Records contained in a dataset
-=-=-
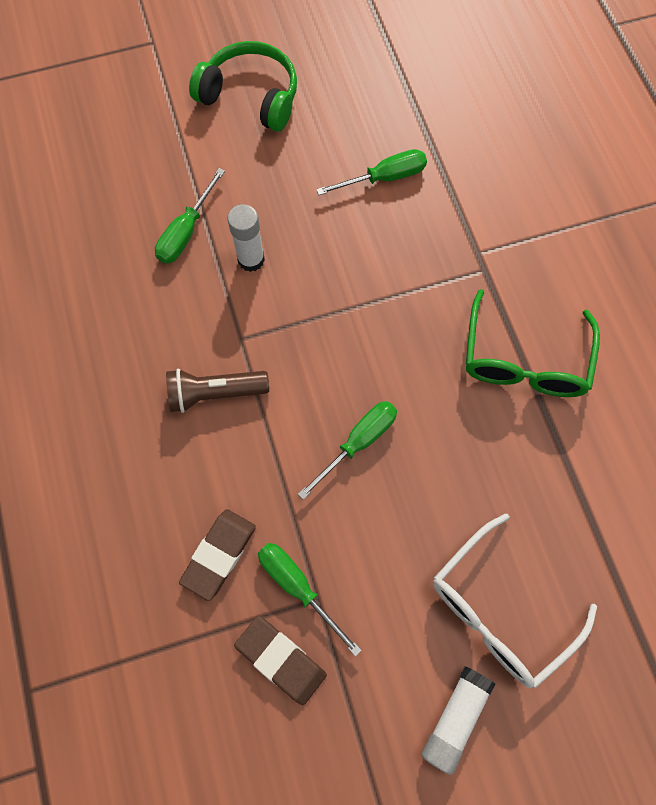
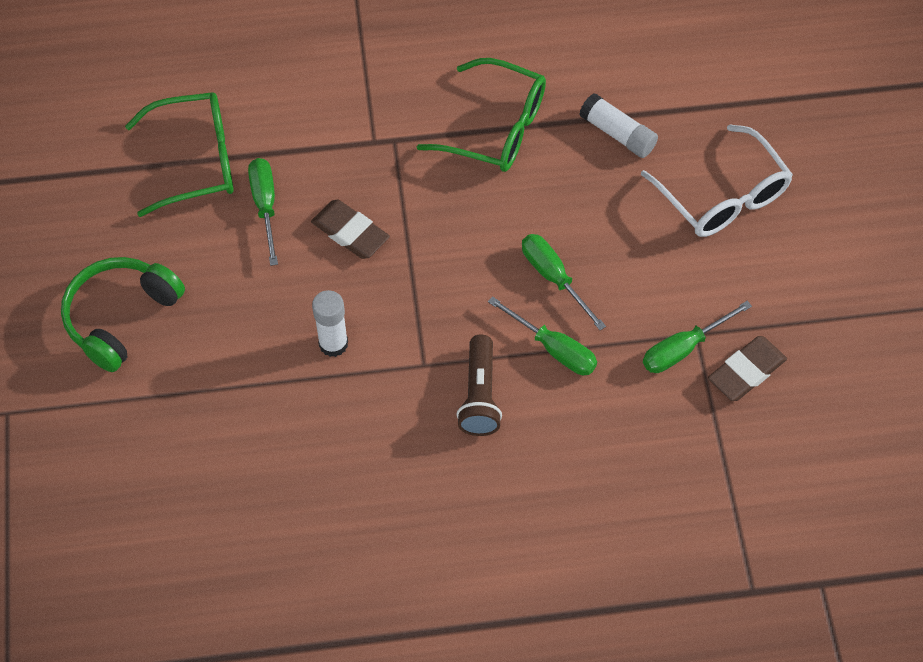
camera: 80 degrees left, 10 degrees down
(186, 231) = (283, 402): green screwdriver -> green screwdriver (553, 348)
(219, 554) = (644, 411): brown eraser -> brown eraser (350, 232)
(419, 116) = (197, 161): none -> green glasses
(455, 718) = (808, 246): white glue stick -> white glue stick (617, 134)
-=-=-
§ Task item
Omit every picture while printing the data word for word.

§ Solved exercise
camera: 80 degrees left, 10 degrees down
(186, 231) = (283, 402): green screwdriver -> green screwdriver (553, 348)
(219, 554) = (644, 411): brown eraser -> brown eraser (350, 232)
(419, 116) = (197, 161): none -> green glasses
(455, 718) = (808, 246): white glue stick -> white glue stick (617, 134)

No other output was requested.